Data under study –
....
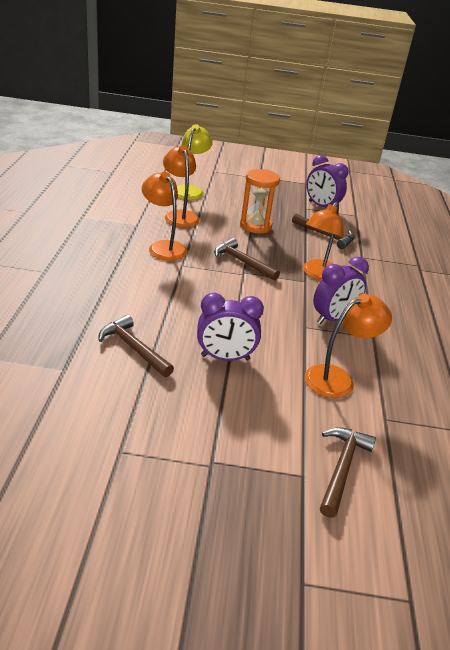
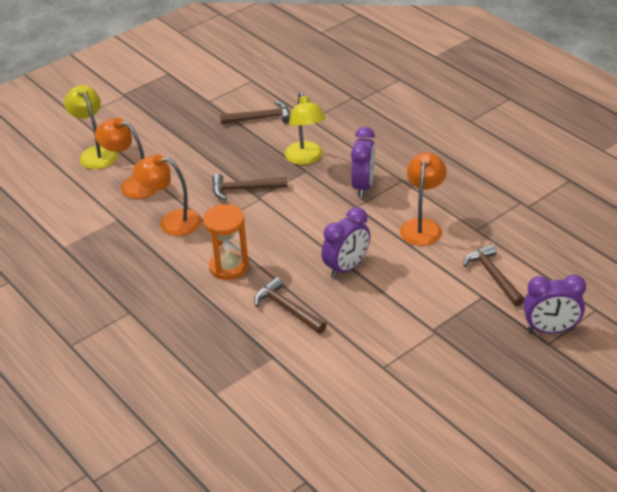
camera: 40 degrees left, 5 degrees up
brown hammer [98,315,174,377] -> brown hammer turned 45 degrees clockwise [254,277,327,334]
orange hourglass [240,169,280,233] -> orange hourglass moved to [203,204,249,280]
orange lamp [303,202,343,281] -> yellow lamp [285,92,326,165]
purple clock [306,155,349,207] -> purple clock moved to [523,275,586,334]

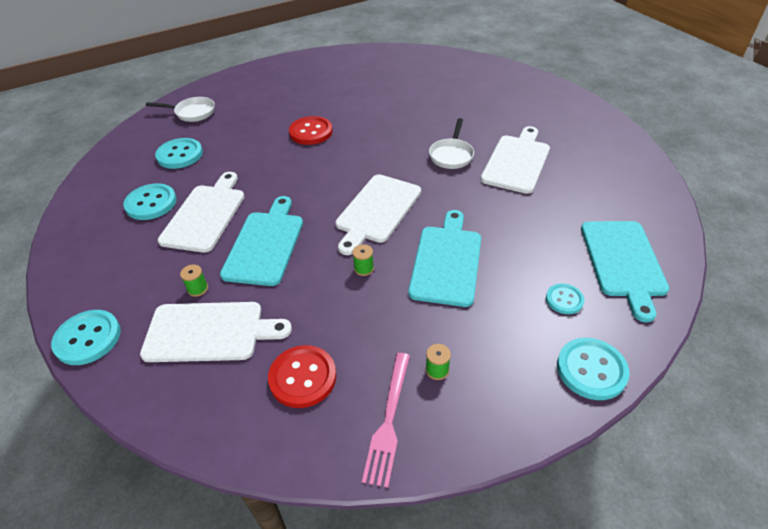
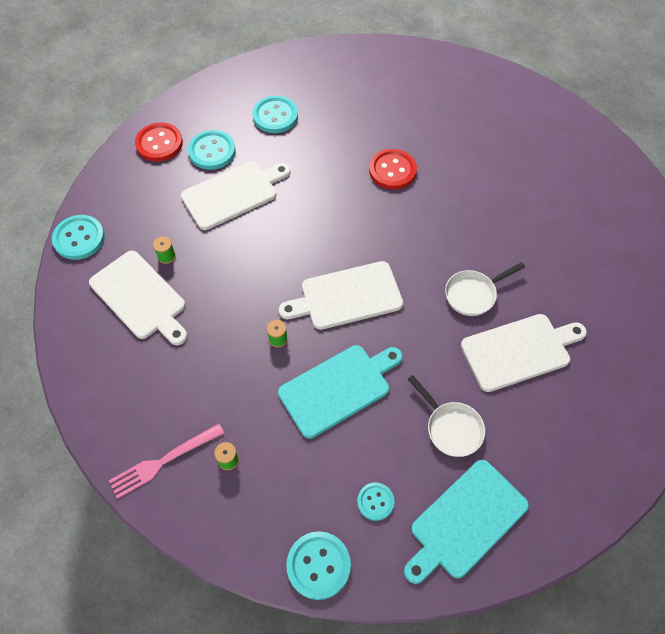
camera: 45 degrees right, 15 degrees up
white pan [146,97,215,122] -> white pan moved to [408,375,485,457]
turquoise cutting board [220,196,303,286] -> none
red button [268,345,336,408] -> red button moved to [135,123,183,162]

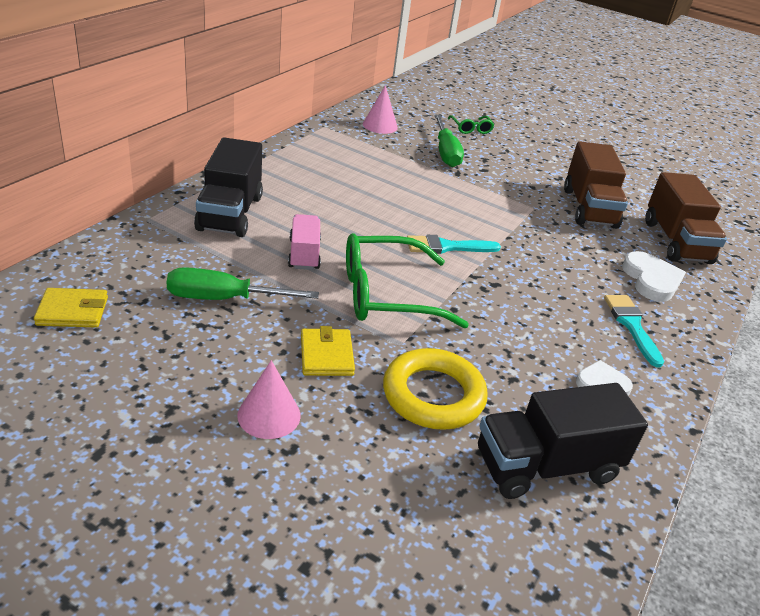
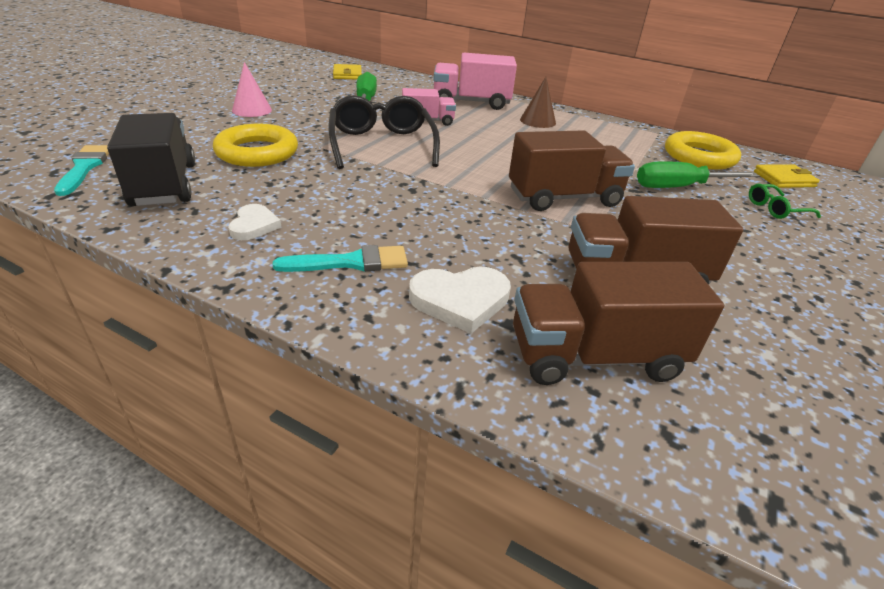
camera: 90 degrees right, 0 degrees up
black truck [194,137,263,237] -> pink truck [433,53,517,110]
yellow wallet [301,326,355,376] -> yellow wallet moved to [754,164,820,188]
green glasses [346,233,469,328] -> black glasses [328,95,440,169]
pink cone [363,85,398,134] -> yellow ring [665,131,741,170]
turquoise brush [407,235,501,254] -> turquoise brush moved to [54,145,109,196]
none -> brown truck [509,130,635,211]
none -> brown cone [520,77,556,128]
....
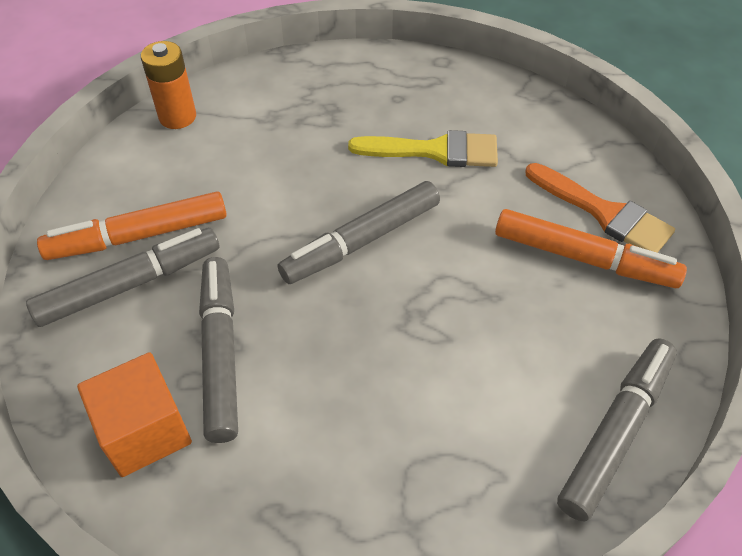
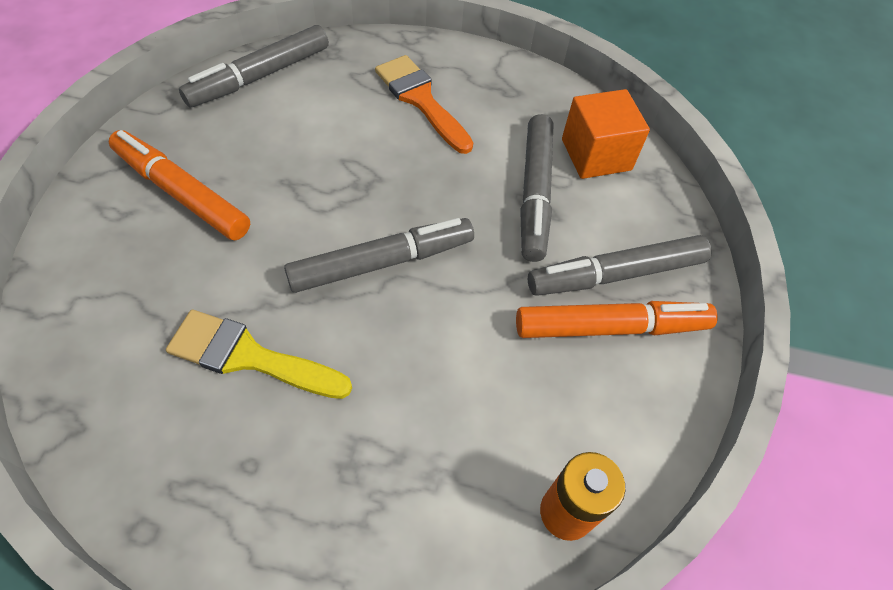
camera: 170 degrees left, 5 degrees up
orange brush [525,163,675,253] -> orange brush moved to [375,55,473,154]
....
Aim of the task –
Output exactly, and only, the lines of the entries above from the one with "red button [268,345,336,408]" up to and including the one with "none -> brown cone [520,77,556,128]"; pictures are to be left out.

Response –
red button [268,345,336,408] -> red button moved to [135,123,183,162]

camera: 90 degrees right, 0 degrees up
black truck [194,137,263,237] -> pink truck [433,53,517,110]
yellow wallet [301,326,355,376] -> yellow wallet moved to [754,164,820,188]
green glasses [346,233,469,328] -> black glasses [328,95,440,169]
pink cone [363,85,398,134] -> yellow ring [665,131,741,170]
turquoise brush [407,235,501,254] -> turquoise brush moved to [54,145,109,196]
none -> brown truck [509,130,635,211]
none -> brown cone [520,77,556,128]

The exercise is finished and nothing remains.